All of the data should be repeated exactly; pictures are not part of the copy.
+++ Dataset excerpt +++
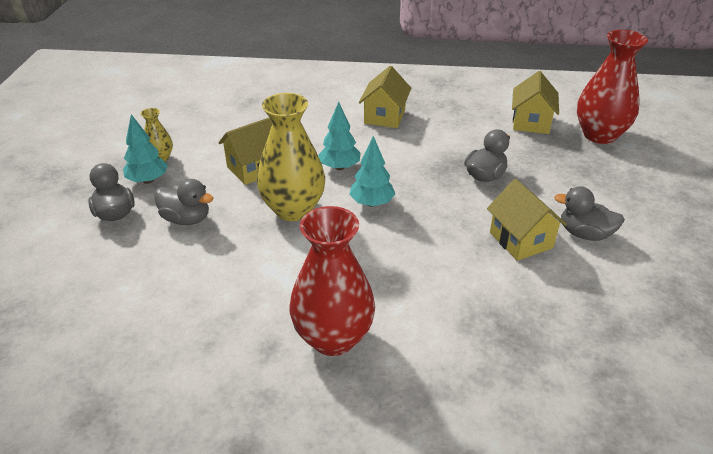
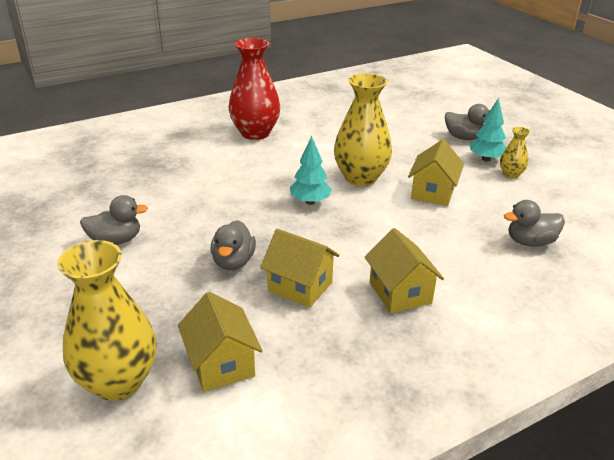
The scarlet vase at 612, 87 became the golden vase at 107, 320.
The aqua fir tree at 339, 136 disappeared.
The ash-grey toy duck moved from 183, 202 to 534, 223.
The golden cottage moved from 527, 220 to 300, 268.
+++
> Response to the task
The scarlet vase at 612, 87 became the golden vase at 107, 320.
The aqua fir tree at 339, 136 disappeared.
The ash-grey toy duck moved from 183, 202 to 534, 223.
The golden cottage moved from 527, 220 to 300, 268.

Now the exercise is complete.